#### Exercise details:
Please write out, exactly as given, every line of the entries below up to and including the line with "R218: 22k (U202/out, VS)".

#### Data for processing:
[Start of Attachment]
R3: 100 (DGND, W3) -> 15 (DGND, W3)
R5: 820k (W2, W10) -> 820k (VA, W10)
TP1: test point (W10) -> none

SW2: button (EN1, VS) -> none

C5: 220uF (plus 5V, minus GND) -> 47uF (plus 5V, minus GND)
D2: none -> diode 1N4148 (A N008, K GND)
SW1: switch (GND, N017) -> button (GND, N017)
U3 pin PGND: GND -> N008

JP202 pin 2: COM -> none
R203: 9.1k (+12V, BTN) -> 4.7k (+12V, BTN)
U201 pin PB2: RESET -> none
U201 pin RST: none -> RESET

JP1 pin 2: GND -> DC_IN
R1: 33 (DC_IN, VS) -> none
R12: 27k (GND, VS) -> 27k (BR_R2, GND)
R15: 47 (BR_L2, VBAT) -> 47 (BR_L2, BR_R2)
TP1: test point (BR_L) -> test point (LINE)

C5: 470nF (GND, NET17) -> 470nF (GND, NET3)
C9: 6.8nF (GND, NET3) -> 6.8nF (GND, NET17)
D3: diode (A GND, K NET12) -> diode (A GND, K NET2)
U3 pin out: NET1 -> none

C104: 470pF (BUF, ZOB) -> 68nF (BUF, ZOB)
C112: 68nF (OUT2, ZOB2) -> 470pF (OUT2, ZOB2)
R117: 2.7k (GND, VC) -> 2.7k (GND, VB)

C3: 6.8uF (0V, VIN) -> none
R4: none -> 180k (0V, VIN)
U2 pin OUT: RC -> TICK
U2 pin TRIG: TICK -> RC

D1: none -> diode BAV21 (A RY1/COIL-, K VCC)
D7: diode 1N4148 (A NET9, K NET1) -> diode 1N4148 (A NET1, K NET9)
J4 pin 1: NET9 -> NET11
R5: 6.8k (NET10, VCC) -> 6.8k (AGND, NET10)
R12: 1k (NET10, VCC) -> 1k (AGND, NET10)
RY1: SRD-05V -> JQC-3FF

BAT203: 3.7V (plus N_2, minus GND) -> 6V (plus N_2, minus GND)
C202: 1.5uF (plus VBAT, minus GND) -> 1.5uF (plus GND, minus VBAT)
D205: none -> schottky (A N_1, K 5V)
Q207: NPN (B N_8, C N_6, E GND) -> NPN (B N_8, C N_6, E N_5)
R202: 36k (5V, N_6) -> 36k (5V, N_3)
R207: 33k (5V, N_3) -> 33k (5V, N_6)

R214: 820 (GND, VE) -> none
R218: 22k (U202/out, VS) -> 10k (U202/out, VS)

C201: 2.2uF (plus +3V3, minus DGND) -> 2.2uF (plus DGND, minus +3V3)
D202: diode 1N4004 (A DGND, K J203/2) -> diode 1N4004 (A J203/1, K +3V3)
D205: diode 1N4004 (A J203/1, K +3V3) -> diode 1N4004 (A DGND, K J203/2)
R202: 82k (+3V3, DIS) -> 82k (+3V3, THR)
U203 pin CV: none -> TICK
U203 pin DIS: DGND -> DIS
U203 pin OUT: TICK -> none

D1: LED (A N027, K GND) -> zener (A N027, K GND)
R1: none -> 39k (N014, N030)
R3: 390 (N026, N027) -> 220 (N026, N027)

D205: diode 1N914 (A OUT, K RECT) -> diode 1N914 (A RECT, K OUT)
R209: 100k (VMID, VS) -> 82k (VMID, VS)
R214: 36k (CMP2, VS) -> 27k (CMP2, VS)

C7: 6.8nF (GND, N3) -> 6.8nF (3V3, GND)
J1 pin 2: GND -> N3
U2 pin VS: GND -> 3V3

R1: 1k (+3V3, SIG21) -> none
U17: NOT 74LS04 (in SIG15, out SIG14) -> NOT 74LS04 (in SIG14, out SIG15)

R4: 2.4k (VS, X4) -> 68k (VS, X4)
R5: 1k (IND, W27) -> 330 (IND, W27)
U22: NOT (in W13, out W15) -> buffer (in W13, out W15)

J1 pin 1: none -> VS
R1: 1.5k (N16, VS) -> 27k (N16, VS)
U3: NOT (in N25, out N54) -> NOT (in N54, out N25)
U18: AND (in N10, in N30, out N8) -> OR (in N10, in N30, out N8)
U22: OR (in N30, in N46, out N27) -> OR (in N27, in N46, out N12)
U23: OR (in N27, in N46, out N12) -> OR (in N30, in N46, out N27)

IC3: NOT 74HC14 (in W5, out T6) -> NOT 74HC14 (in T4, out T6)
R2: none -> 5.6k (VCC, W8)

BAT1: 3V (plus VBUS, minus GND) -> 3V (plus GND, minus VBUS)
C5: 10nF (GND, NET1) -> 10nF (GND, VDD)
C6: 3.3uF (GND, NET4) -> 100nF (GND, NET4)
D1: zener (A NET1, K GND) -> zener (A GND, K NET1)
[End of Attachment]
#### Exercise result:
R3: 100 (DGND, W3) -> 15 (DGND, W3)
R5: 820k (W2, W10) -> 820k (VA, W10)
TP1: test point (W10) -> none

SW2: button (EN1, VS) -> none

C5: 220uF (plus 5V, minus GND) -> 47uF (plus 5V, minus GND)
D2: none -> diode 1N4148 (A N008, K GND)
SW1: switch (GND, N017) -> button (GND, N017)
U3 pin PGND: GND -> N008

JP202 pin 2: COM -> none
R203: 9.1k (+12V, BTN) -> 4.7k (+12V, BTN)
U201 pin PB2: RESET -> none
U201 pin RST: none -> RESET

JP1 pin 2: GND -> DC_IN
R1: 33 (DC_IN, VS) -> none
R12: 27k (GND, VS) -> 27k (BR_R2, GND)
R15: 47 (BR_L2, VBAT) -> 47 (BR_L2, BR_R2)
TP1: test point (BR_L) -> test point (LINE)

C5: 470nF (GND, NET17) -> 470nF (GND, NET3)
C9: 6.8nF (GND, NET3) -> 6.8nF (GND, NET17)
D3: diode (A GND, K NET12) -> diode (A GND, K NET2)
U3 pin out: NET1 -> none

C104: 470pF (BUF, ZOB) -> 68nF (BUF, ZOB)
C112: 68nF (OUT2, ZOB2) -> 470pF (OUT2, ZOB2)
R117: 2.7k (GND, VC) -> 2.7k (GND, VB)

C3: 6.8uF (0V, VIN) -> none
R4: none -> 180k (0V, VIN)
U2 pin OUT: RC -> TICK
U2 pin TRIG: TICK -> RC

D1: none -> diode BAV21 (A RY1/COIL-, K VCC)
D7: diode 1N4148 (A NET9, K NET1) -> diode 1N4148 (A NET1, K NET9)
J4 pin 1: NET9 -> NET11
R5: 6.8k (NET10, VCC) -> 6.8k (AGND, NET10)
R12: 1k (NET10, VCC) -> 1k (AGND, NET10)
RY1: SRD-05V -> JQC-3FF

BAT203: 3.7V (plus N_2, minus GND) -> 6V (plus N_2, minus GND)
C202: 1.5uF (plus VBAT, minus GND) -> 1.5uF (plus GND, minus VBAT)
D205: none -> schottky (A N_1, K 5V)
Q207: NPN (B N_8, C N_6, E GND) -> NPN (B N_8, C N_6, E N_5)
R202: 36k (5V, N_6) -> 36k (5V, N_3)
R207: 33k (5V, N_3) -> 33k (5V, N_6)

R214: 820 (GND, VE) -> none
R218: 22k (U202/out, VS) -> 10k (U202/out, VS)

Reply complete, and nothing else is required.